THE EXERCISE: Find every line in the records below that contains the string "kern" and copy each one. Letter case matters.

■ ■ ■ ■ ■

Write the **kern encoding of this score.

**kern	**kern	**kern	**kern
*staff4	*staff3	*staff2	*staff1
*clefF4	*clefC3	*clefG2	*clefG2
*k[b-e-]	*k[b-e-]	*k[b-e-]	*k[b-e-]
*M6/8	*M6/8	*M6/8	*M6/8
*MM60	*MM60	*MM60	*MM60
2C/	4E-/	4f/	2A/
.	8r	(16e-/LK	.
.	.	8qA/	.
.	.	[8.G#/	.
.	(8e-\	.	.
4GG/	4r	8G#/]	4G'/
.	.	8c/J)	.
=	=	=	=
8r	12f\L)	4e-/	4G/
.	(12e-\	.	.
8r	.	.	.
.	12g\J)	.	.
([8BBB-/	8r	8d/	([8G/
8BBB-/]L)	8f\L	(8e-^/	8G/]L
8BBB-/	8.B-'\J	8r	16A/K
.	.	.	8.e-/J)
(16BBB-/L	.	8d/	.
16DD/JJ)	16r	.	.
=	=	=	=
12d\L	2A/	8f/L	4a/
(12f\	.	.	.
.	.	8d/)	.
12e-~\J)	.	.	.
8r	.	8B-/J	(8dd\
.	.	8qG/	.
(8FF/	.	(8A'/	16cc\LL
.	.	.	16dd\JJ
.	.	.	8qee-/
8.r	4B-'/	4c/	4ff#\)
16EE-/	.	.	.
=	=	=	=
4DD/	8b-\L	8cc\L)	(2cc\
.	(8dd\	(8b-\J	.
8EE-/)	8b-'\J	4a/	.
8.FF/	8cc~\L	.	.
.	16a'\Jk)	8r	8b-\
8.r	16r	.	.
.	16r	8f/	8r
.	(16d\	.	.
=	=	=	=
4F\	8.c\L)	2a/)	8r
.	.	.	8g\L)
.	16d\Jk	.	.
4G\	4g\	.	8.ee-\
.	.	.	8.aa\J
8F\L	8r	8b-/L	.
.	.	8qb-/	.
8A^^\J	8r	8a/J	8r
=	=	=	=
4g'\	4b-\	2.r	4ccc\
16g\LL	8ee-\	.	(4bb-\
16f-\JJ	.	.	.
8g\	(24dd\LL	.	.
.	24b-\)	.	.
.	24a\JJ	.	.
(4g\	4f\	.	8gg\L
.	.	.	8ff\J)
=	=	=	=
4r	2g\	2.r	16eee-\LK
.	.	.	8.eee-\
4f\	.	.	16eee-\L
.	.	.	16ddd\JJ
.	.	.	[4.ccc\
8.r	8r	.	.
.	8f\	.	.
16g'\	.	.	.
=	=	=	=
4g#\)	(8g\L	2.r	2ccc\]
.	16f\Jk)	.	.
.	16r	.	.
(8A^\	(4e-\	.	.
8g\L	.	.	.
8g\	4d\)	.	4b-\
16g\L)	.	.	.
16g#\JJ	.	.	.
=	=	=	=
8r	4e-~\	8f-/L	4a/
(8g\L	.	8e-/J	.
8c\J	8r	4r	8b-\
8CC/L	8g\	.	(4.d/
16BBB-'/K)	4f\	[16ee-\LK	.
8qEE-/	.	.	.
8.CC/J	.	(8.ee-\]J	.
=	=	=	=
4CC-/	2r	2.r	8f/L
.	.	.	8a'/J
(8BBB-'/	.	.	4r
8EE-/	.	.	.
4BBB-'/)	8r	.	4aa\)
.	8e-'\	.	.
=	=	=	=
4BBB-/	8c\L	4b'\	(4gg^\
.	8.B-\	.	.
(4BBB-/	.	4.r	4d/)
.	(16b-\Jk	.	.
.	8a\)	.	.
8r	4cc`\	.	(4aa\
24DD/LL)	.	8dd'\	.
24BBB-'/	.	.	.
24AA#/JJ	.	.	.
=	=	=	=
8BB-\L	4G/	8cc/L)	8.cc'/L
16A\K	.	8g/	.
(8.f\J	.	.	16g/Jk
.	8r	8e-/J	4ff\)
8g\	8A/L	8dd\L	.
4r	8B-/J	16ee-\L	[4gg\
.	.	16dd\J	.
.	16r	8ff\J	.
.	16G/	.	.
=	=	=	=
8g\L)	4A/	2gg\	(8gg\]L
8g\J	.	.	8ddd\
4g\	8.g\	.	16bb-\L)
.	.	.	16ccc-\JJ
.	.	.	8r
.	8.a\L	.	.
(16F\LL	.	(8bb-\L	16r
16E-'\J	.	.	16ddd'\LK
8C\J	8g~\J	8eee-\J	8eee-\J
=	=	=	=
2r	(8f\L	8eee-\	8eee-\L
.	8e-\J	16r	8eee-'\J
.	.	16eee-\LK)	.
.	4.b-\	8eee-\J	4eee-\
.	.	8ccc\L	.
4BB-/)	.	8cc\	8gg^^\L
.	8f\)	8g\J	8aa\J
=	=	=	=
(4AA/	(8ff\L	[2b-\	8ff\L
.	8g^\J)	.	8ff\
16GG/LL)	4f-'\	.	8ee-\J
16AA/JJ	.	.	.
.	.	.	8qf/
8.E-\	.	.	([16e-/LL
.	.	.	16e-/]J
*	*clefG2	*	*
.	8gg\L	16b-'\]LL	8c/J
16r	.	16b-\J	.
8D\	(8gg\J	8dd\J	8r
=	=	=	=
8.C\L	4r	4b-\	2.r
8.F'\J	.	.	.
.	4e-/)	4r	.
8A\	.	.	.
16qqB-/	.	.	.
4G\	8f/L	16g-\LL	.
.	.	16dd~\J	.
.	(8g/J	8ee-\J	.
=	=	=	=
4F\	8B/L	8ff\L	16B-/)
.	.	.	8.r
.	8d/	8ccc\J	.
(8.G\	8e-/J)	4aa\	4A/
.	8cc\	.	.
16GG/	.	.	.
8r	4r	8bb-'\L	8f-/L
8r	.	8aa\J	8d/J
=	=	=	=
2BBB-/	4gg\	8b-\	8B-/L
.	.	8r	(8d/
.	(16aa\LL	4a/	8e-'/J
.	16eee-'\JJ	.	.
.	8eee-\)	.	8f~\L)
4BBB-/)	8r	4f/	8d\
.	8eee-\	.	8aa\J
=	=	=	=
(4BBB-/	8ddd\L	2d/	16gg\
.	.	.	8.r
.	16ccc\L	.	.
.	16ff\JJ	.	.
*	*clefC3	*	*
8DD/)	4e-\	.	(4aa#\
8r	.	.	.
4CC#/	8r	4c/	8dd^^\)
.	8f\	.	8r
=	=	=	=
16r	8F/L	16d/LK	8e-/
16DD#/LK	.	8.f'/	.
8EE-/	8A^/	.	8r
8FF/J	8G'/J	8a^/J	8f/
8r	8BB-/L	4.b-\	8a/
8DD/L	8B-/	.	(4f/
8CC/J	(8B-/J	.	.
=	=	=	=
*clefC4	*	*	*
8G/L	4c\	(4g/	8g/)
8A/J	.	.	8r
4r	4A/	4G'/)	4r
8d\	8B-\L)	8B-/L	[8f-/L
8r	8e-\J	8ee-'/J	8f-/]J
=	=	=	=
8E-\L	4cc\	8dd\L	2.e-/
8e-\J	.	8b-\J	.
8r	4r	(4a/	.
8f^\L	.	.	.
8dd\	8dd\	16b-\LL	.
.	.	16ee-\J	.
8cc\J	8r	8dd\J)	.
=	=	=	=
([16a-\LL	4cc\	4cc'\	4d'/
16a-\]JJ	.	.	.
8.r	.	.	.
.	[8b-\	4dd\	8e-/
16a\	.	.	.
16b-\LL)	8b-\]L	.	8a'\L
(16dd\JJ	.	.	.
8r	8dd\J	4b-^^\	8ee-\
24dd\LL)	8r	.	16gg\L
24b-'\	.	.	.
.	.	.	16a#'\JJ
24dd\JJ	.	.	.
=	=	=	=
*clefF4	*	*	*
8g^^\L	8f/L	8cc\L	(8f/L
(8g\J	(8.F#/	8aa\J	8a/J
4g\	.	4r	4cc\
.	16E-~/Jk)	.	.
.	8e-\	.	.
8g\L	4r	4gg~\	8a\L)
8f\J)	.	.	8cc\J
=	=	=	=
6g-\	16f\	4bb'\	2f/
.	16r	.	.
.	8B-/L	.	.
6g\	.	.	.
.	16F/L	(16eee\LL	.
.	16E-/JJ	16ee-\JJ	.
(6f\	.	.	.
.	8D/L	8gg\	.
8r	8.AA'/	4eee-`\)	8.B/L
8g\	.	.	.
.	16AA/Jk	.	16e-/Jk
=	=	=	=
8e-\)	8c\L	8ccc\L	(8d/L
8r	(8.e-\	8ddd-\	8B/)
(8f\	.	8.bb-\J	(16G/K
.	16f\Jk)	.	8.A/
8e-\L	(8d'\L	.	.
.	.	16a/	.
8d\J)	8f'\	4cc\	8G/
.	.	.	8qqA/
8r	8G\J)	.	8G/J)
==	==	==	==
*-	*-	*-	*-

■ ■ ■ ■ ■

ANSWER BELOW:
Write the **kern encoding of this score.
**kern	**kern	**kern	**kern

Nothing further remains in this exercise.